__Your task__:
The output should contain the listing word for word and no pictures.
────
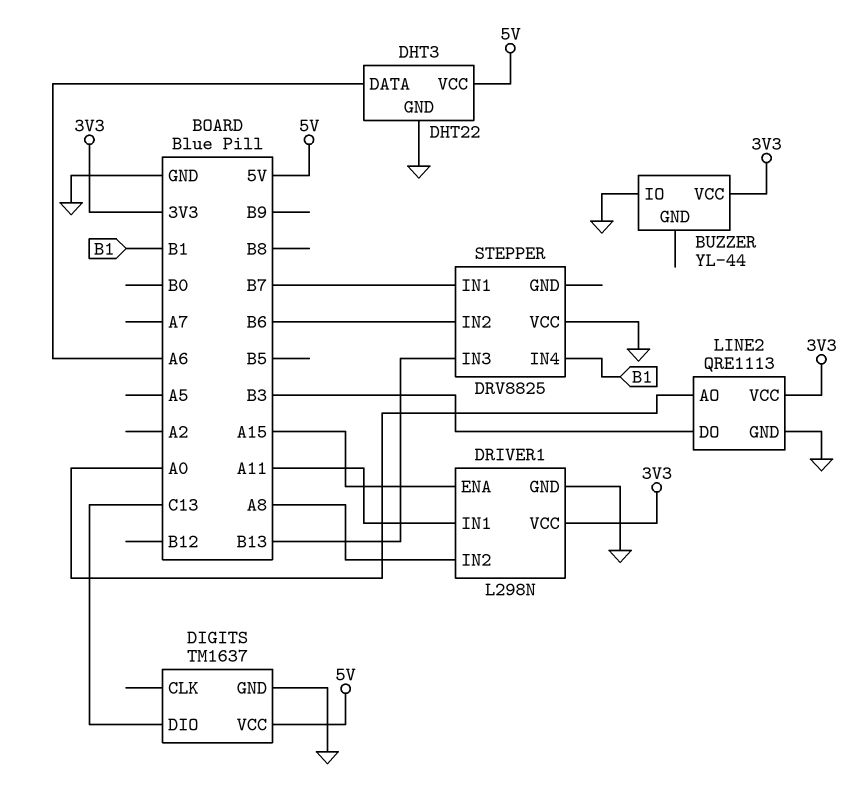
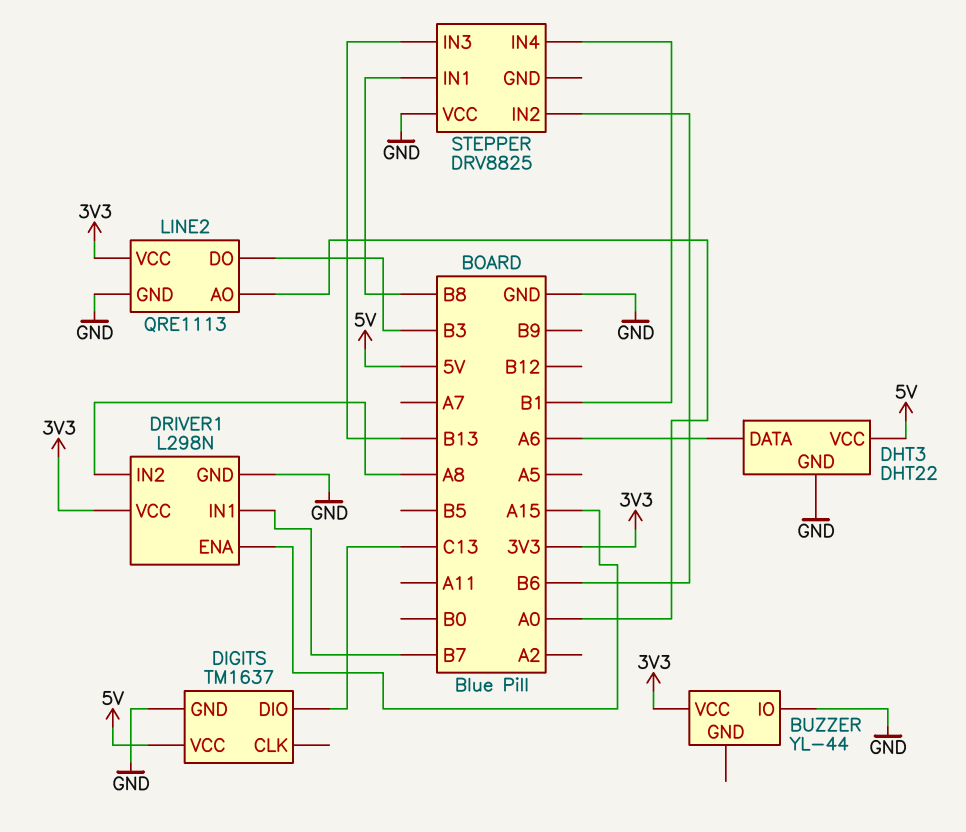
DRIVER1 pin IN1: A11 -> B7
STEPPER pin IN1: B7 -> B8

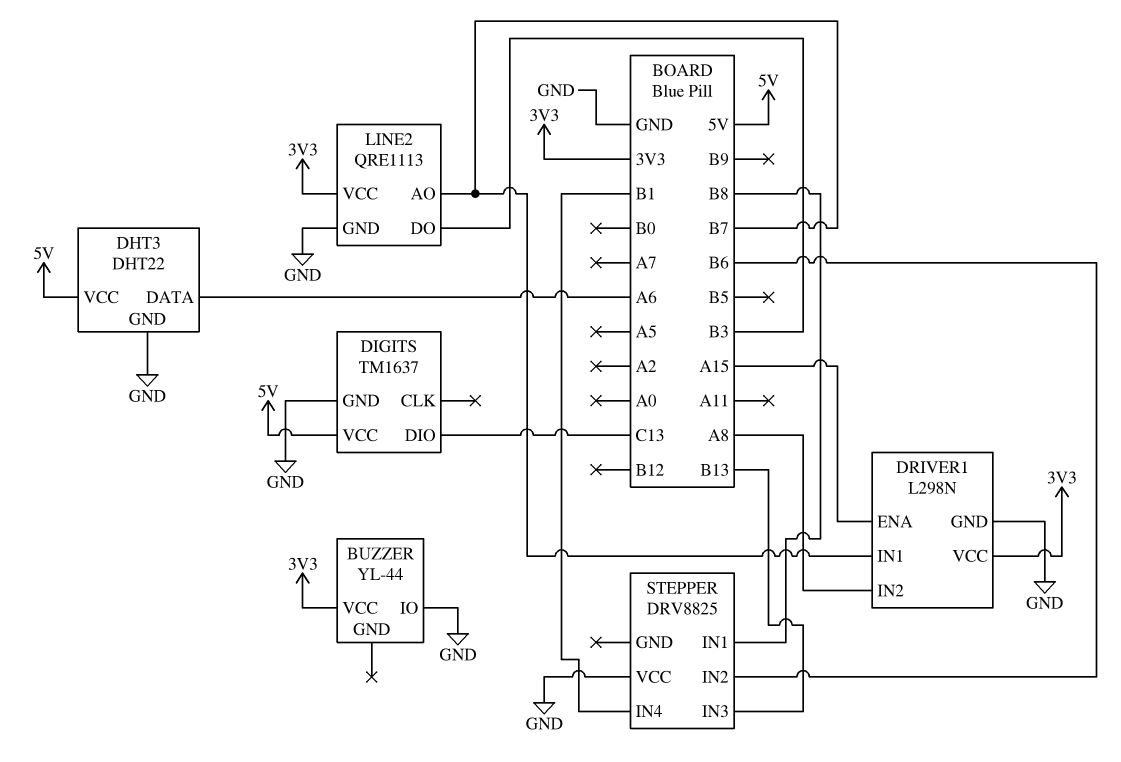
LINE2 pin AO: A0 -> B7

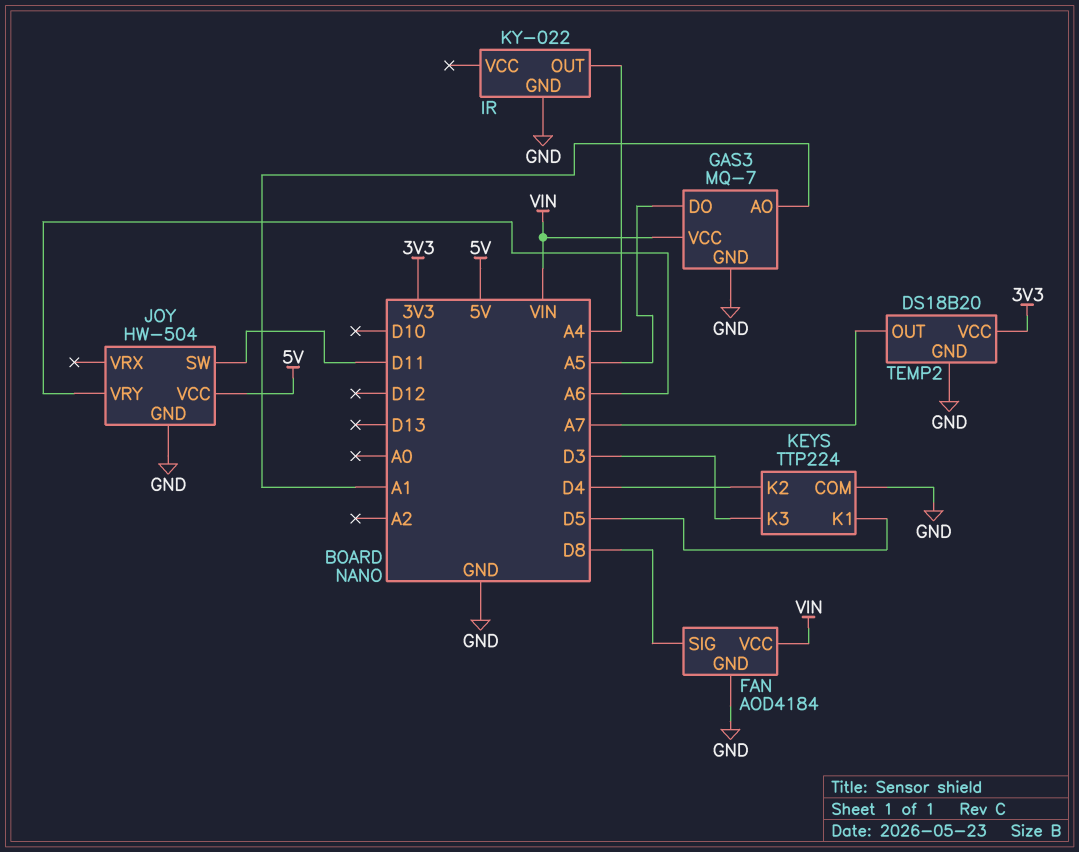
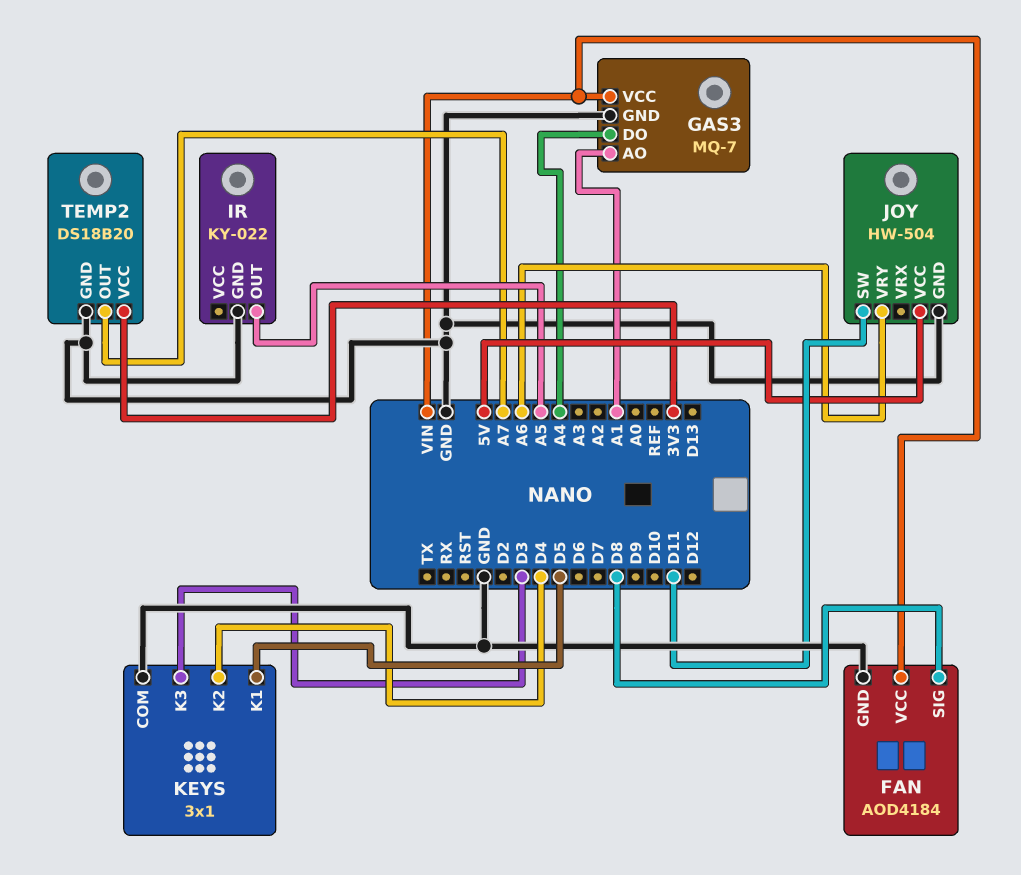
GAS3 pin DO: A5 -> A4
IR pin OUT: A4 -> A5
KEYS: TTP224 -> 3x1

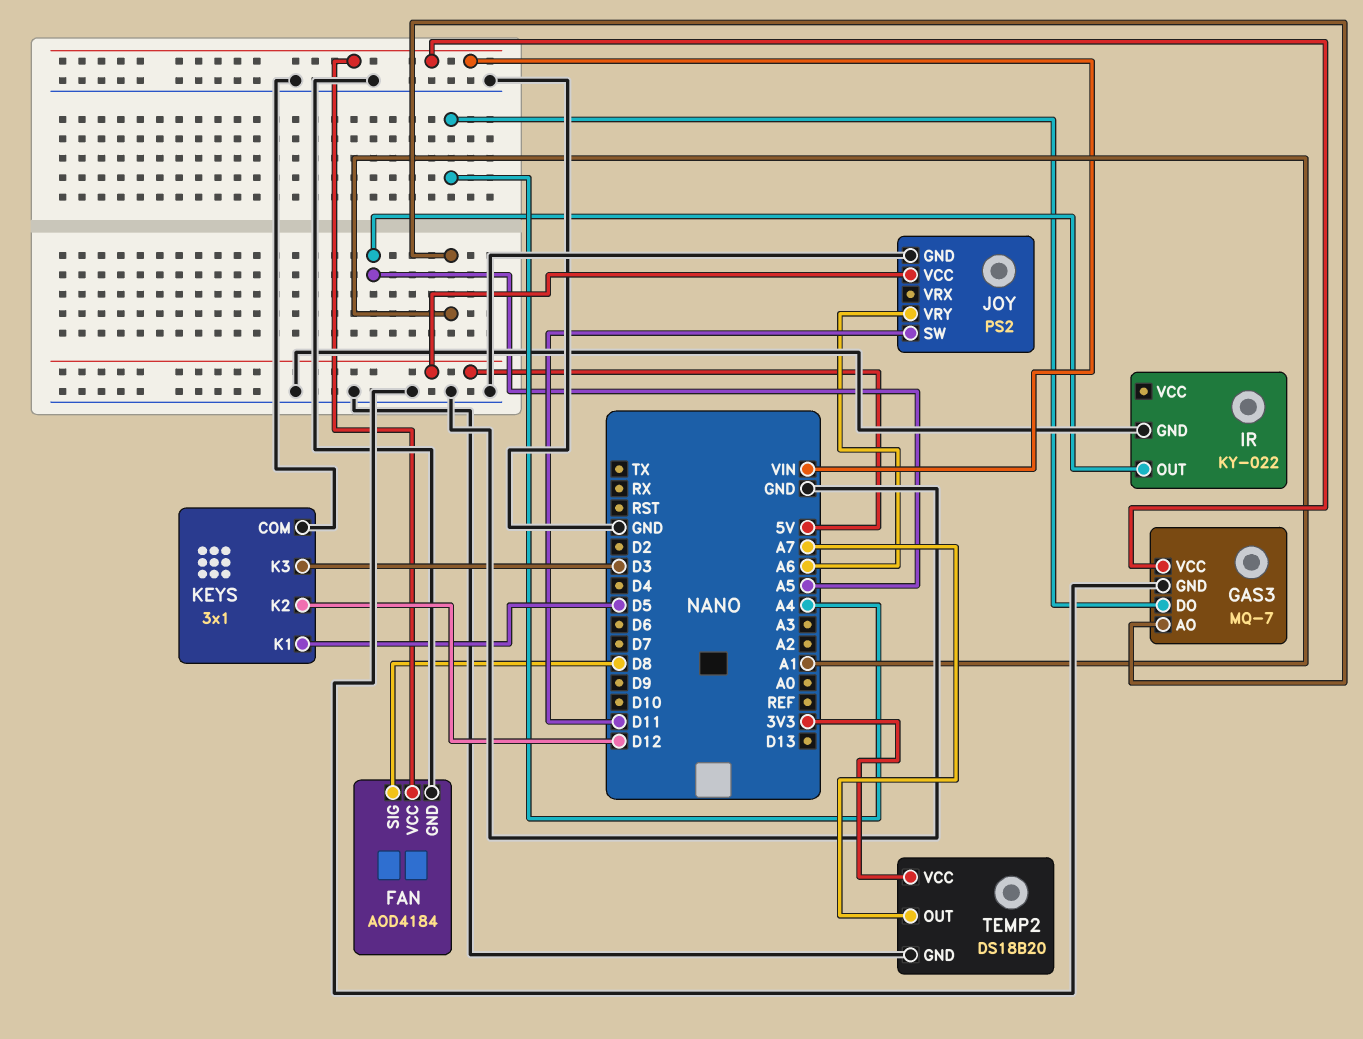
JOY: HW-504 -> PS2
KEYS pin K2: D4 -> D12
────
__Task result__:
DRIVER1 pin IN1: A11 -> B7
STEPPER pin IN1: B7 -> B8

LINE2 pin AO: A0 -> B7

GAS3 pin DO: A5 -> A4
IR pin OUT: A4 -> A5
KEYS: TTP224 -> 3x1

JOY: HW-504 -> PS2
KEYS pin K2: D4 -> D12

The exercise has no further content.